___ Material for this task

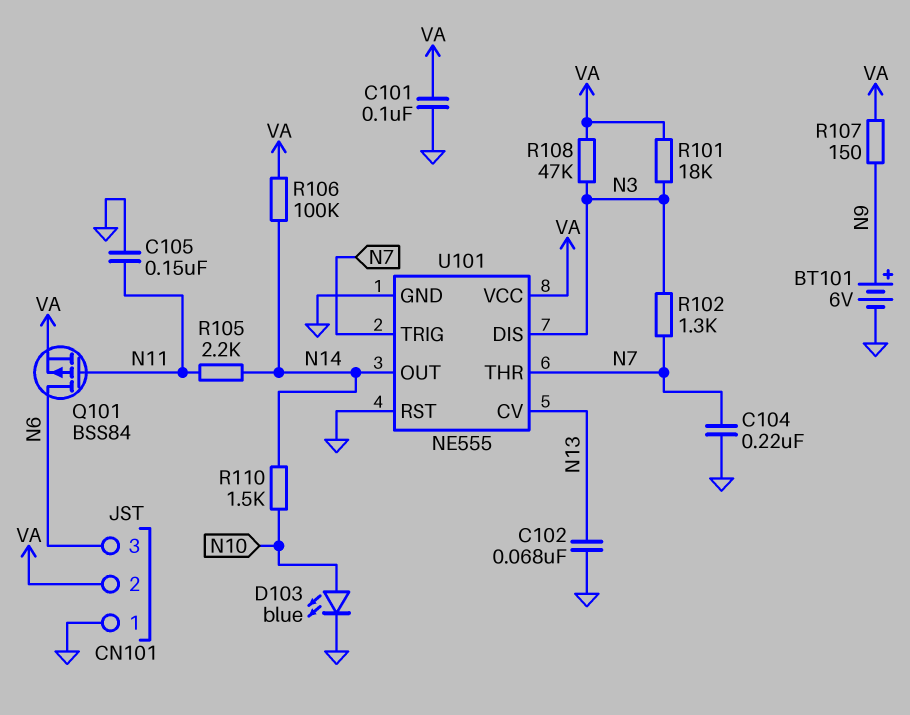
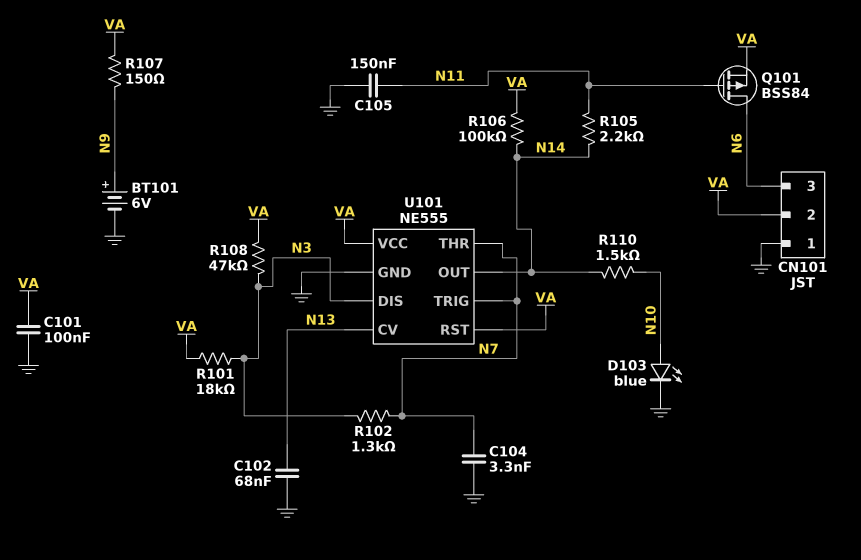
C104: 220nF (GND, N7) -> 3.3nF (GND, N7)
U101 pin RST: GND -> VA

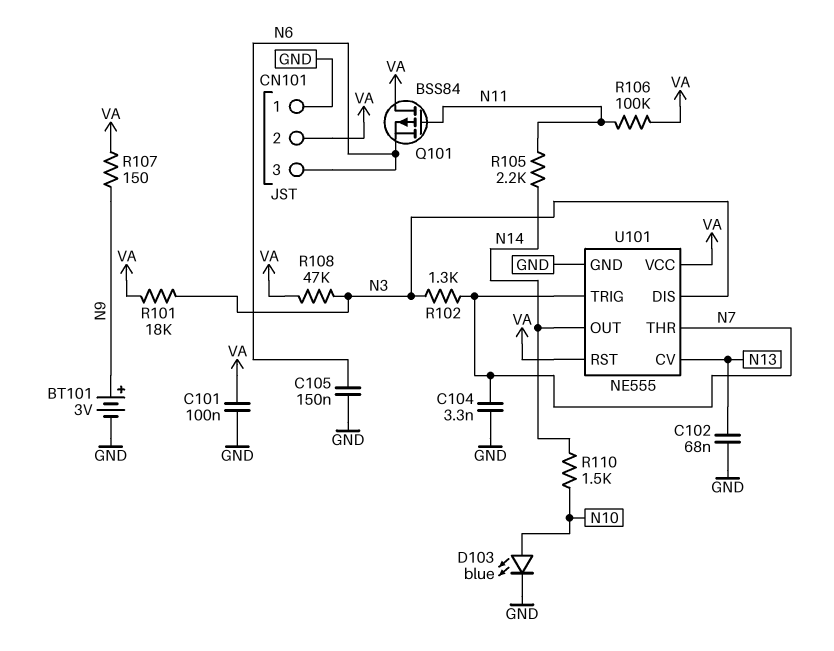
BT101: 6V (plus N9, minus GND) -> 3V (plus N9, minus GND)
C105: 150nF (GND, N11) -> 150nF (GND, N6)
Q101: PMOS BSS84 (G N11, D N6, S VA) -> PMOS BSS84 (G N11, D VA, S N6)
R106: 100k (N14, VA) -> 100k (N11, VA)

______
___ Material for this task

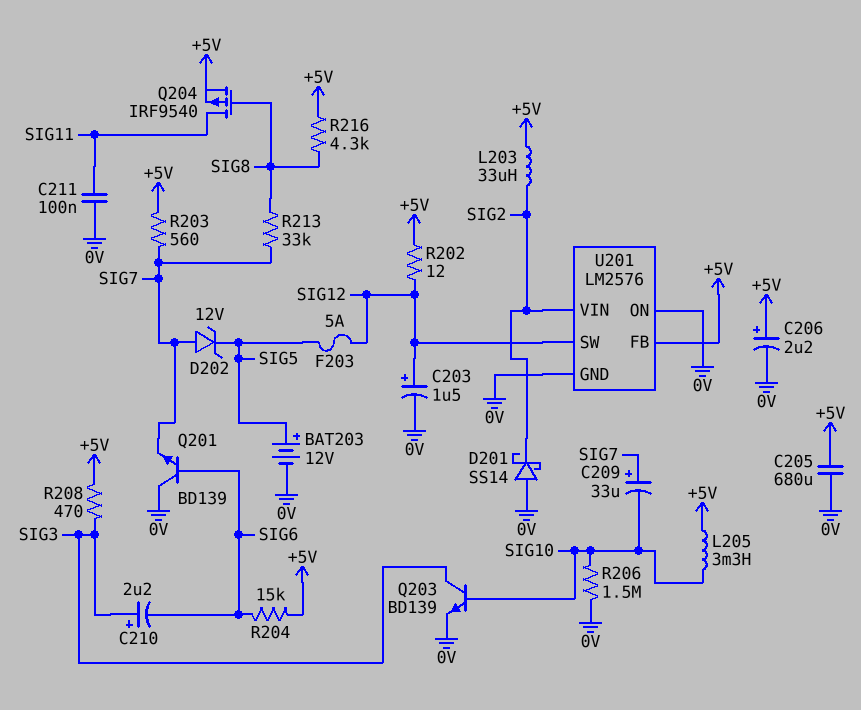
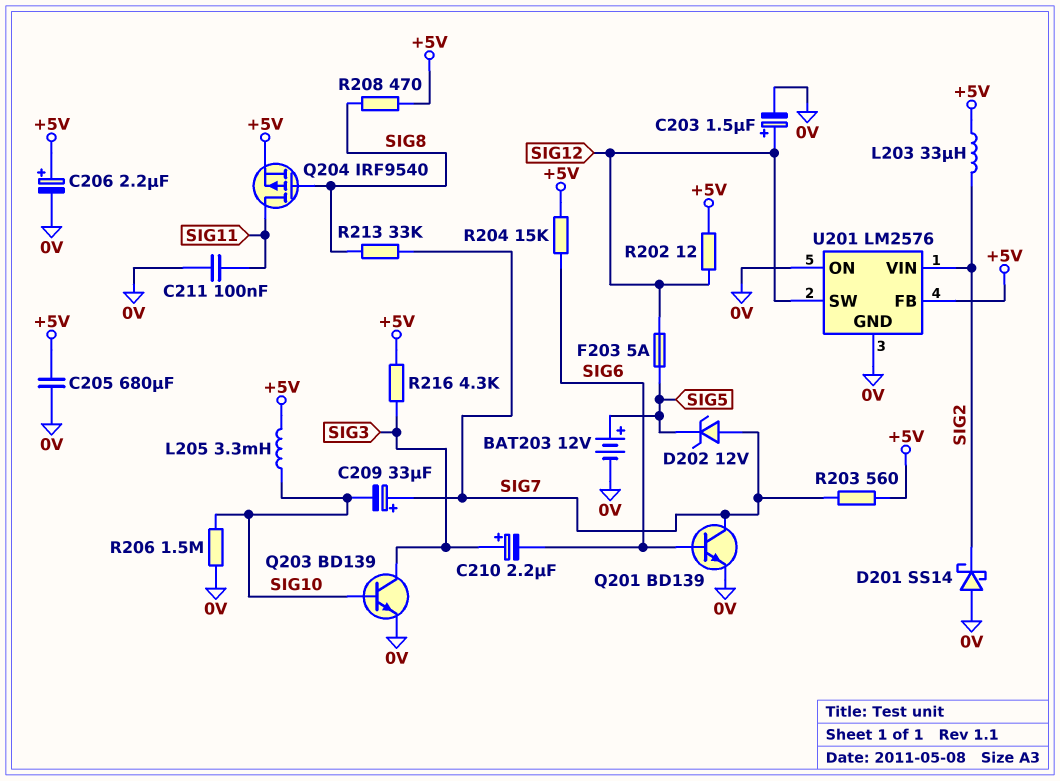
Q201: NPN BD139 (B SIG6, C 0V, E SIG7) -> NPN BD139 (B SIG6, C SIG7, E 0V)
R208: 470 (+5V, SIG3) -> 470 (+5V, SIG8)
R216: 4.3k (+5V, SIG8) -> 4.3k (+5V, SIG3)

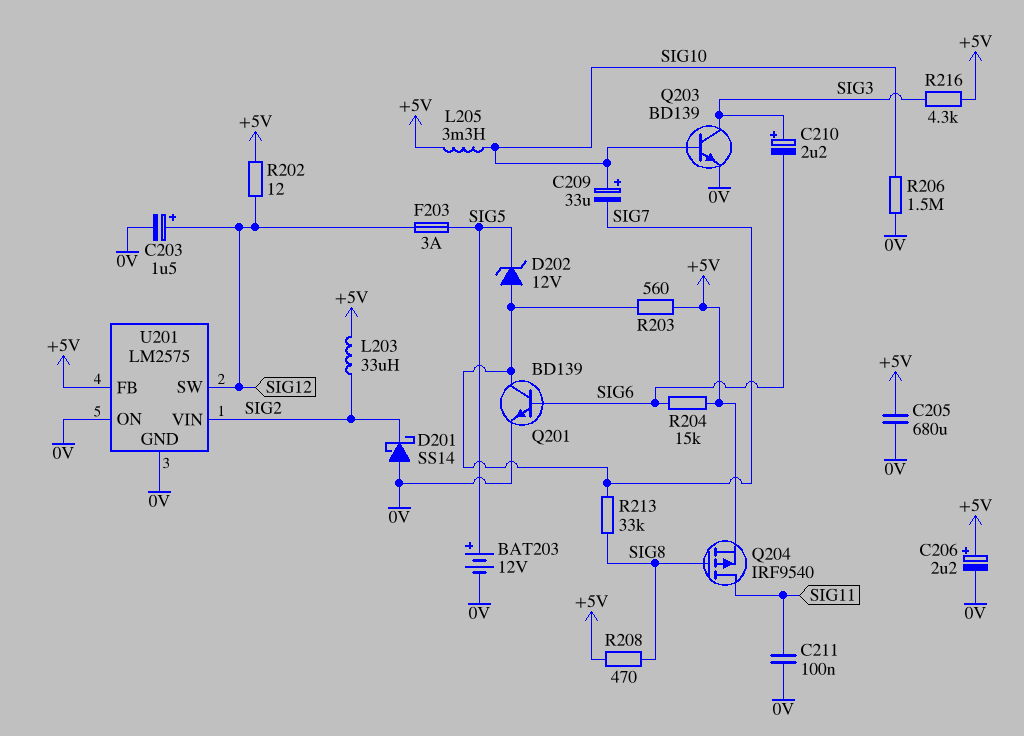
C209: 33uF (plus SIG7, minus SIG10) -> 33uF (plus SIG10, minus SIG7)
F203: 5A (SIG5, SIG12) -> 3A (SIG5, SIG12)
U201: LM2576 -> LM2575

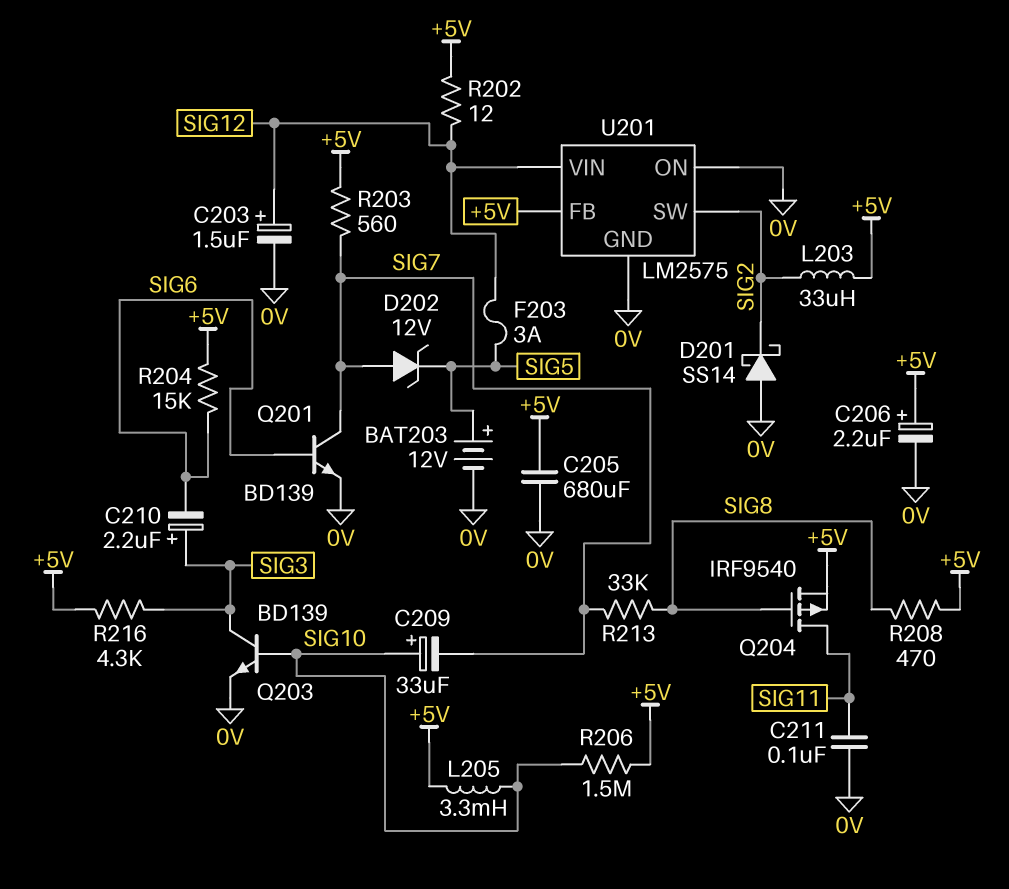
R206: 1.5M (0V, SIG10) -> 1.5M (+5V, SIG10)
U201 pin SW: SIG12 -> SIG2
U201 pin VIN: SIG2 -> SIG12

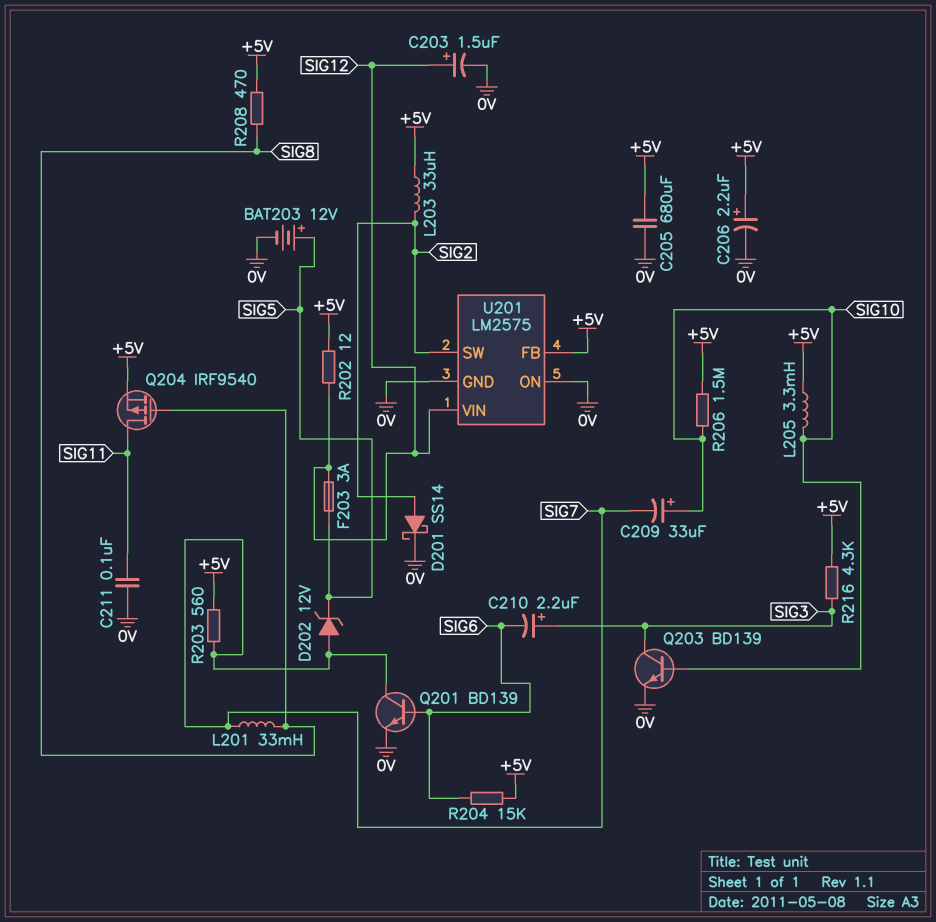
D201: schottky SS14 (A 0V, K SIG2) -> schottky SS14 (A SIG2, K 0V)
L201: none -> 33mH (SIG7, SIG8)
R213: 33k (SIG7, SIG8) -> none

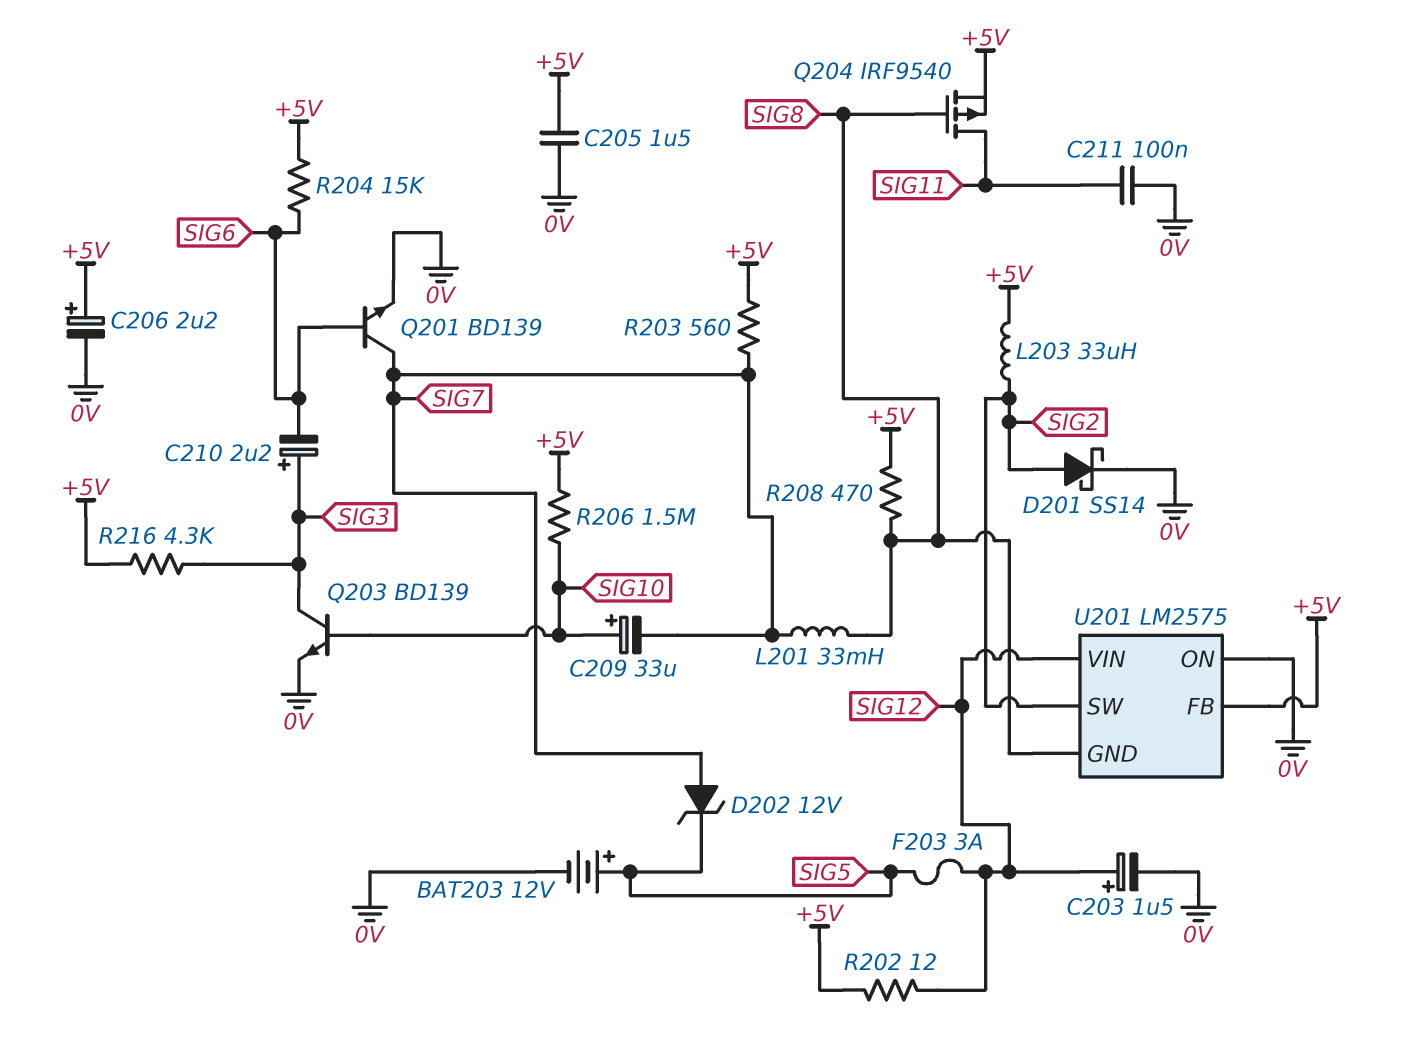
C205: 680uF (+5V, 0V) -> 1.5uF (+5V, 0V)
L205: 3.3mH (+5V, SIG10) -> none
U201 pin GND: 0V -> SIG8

______

Set down again, word for word, every line from the one with "C104: 220nF (GND, N7) -> 3.3nF (GND, N7)" to the one with "R106: 100k (N14, VA) -> 100k (N11, VA)" in the entries above, and omit the pictures.

C104: 220nF (GND, N7) -> 3.3nF (GND, N7)
U101 pin RST: GND -> VA

BT101: 6V (plus N9, minus GND) -> 3V (plus N9, minus GND)
C105: 150nF (GND, N11) -> 150nF (GND, N6)
Q101: PMOS BSS84 (G N11, D N6, S VA) -> PMOS BSS84 (G N11, D VA, S N6)
R106: 100k (N14, VA) -> 100k (N11, VA)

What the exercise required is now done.